* TASK ITEM
Go through the material below, find each line with the word "DIGITS", and copy those lines.

*** DATASET ENTRIES Section Begins ***

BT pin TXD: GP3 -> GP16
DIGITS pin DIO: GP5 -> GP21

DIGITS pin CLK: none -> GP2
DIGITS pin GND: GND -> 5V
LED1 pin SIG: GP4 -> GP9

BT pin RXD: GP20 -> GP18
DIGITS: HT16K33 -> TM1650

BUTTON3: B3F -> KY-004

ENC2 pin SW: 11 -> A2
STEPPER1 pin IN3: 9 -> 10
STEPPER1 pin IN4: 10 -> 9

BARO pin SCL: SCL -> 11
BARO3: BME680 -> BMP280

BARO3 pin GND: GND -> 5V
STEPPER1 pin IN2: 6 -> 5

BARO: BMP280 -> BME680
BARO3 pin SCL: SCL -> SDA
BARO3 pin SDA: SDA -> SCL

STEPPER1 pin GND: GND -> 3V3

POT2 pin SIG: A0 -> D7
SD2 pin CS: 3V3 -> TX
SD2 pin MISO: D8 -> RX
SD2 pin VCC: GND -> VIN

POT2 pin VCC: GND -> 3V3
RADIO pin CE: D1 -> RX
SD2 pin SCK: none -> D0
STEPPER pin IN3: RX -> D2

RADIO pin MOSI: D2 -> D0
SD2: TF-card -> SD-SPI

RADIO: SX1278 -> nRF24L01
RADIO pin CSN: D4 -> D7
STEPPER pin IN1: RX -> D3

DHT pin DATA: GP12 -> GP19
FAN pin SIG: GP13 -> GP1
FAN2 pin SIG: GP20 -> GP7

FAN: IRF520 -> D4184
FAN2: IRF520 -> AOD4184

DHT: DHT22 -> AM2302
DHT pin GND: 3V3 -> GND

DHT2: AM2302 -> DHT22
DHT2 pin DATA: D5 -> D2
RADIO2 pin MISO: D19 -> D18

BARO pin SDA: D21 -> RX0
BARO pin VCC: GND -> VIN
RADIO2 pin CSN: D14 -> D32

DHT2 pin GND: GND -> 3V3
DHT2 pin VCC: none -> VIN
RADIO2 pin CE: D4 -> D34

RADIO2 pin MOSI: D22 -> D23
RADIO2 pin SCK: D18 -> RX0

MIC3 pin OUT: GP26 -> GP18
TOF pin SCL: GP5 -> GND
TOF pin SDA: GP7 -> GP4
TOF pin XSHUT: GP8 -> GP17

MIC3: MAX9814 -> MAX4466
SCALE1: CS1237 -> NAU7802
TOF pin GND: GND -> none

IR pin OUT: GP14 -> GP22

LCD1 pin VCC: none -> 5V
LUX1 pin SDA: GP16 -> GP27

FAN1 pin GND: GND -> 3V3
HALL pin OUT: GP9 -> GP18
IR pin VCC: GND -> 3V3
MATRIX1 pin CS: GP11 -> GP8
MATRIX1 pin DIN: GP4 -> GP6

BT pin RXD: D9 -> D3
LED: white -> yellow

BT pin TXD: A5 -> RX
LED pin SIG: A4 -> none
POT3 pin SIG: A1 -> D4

*** DATASET ENTRIES Section Ends ***

* EXERCISE ANSWER
DIGITS pin DIO: GP5 -> GP21
DIGITS pin CLK: none -> GP2
DIGITS pin GND: GND -> 5V
DIGITS: HT16K33 -> TM1650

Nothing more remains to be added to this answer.